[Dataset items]
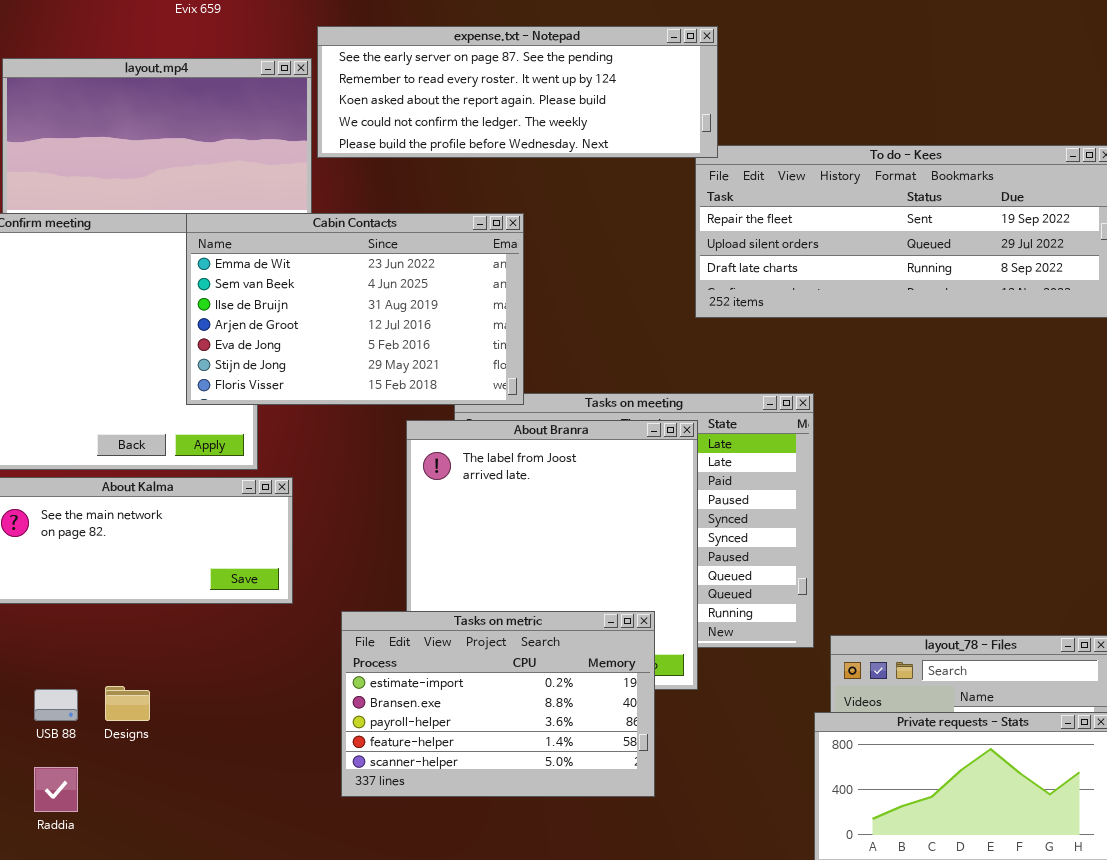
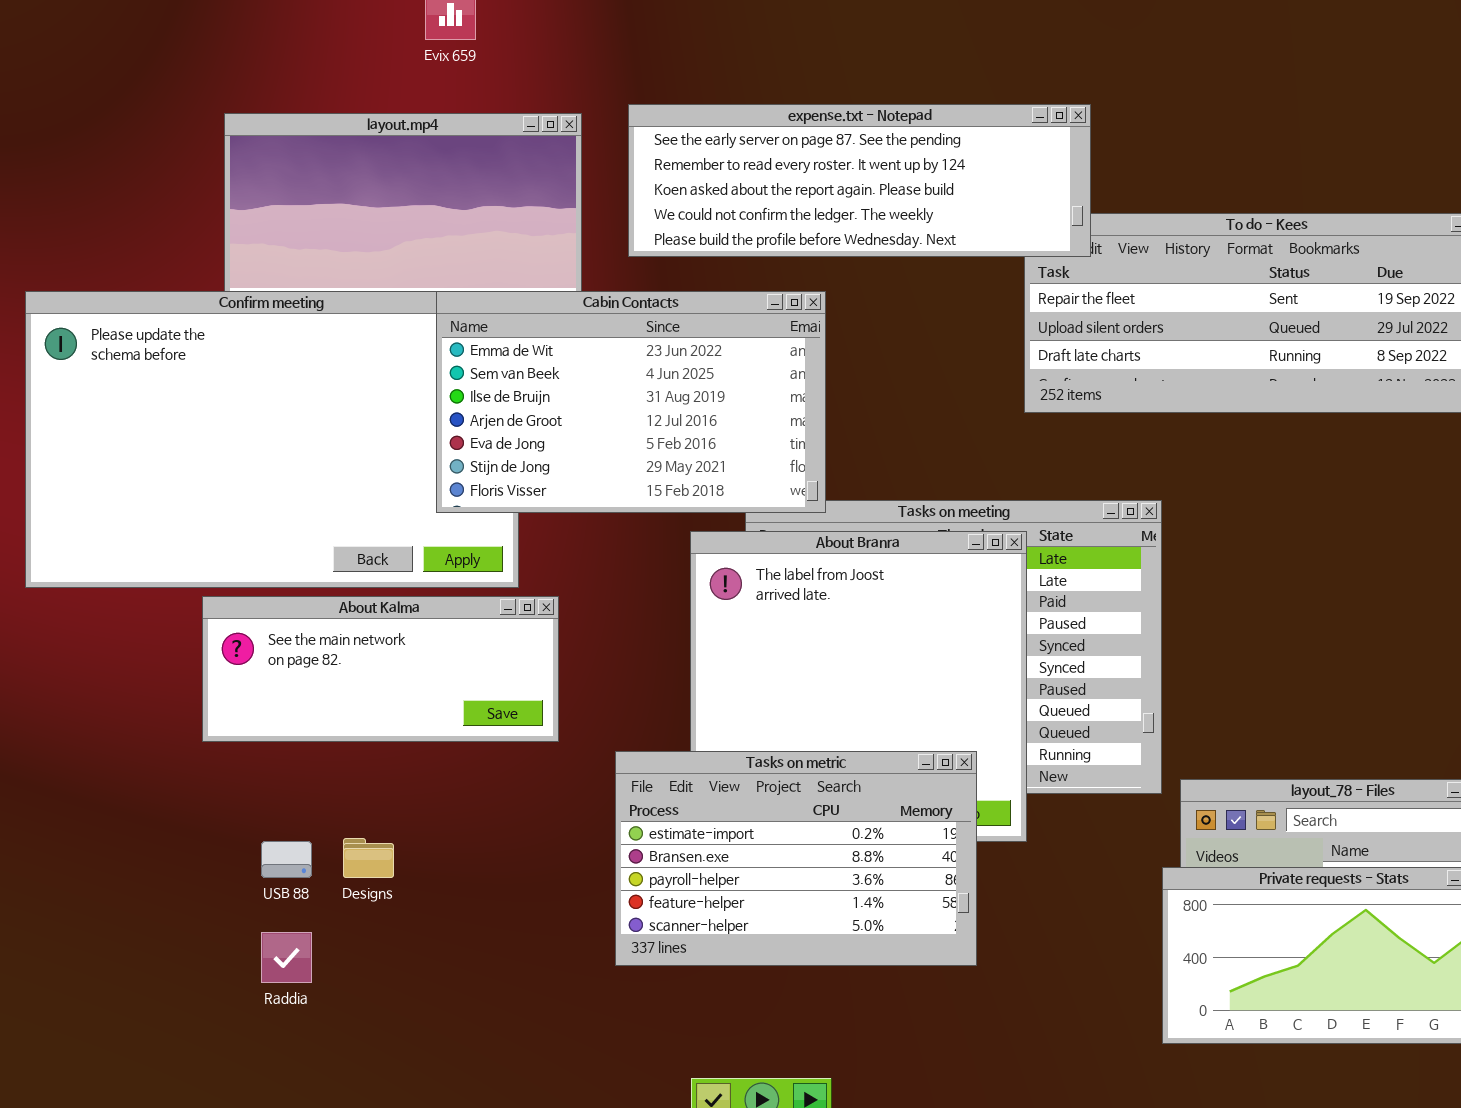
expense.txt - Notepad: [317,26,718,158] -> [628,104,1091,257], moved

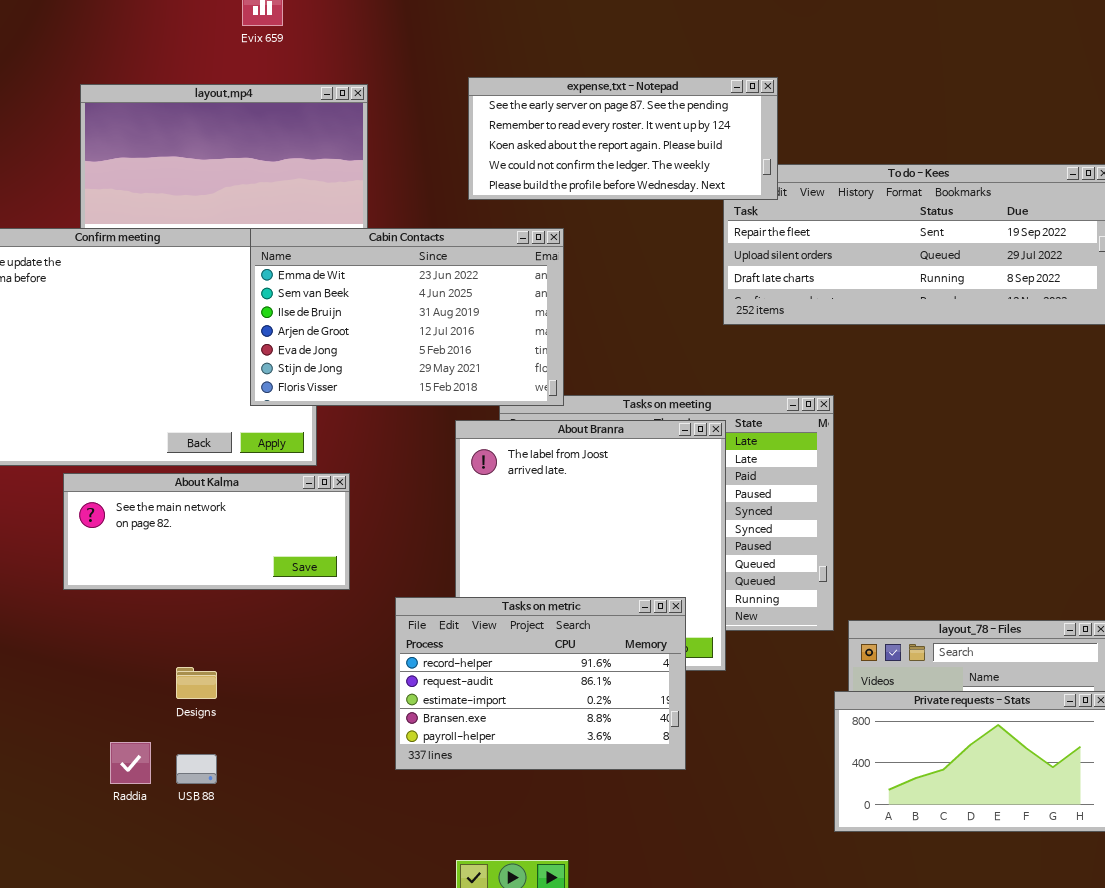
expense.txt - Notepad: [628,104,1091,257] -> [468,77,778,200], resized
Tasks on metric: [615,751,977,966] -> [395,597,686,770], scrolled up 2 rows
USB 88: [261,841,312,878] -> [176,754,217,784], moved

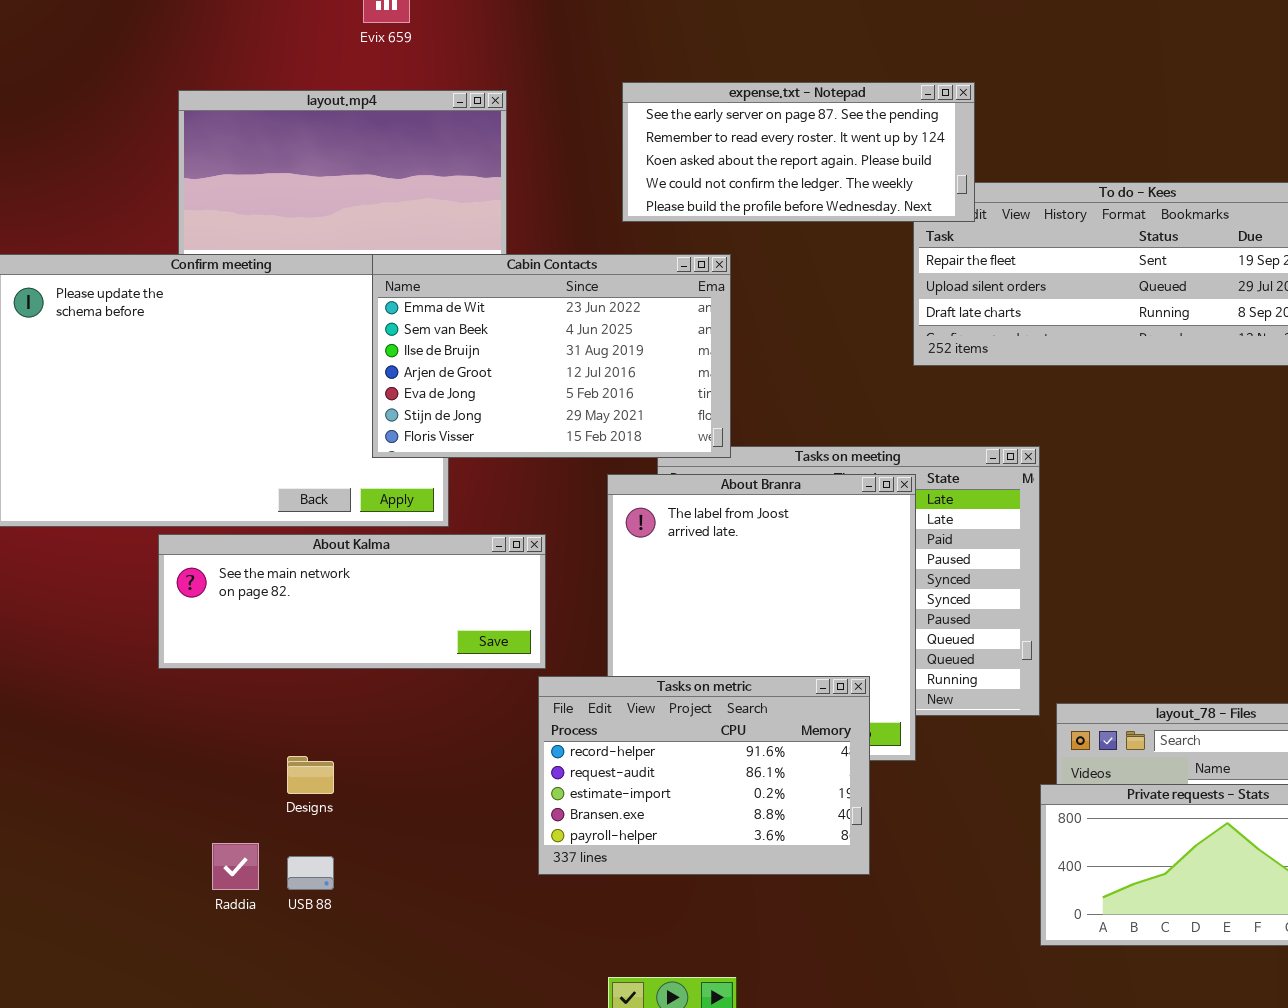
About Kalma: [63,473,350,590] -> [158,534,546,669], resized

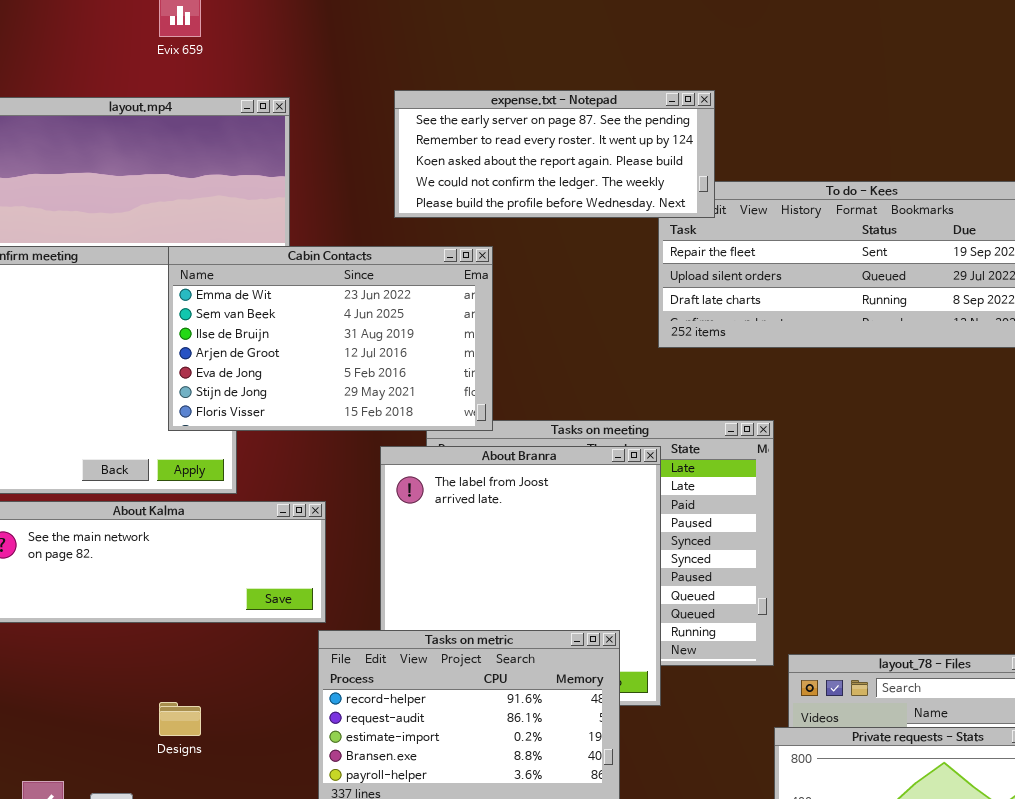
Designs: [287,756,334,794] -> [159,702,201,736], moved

Exercise directions
Restate the entries above word for word, keeping pictures out of the copy.

Response for this exercise
expense.txt - Notepad: [317,26,718,158] -> [628,104,1091,257], moved

expense.txt - Notepad: [628,104,1091,257] -> [468,77,778,200], resized
Tasks on metric: [615,751,977,966] -> [395,597,686,770], scrolled up 2 rows
USB 88: [261,841,312,878] -> [176,754,217,784], moved

About Kalma: [63,473,350,590] -> [158,534,546,669], resized

Designs: [287,756,334,794] -> [159,702,201,736], moved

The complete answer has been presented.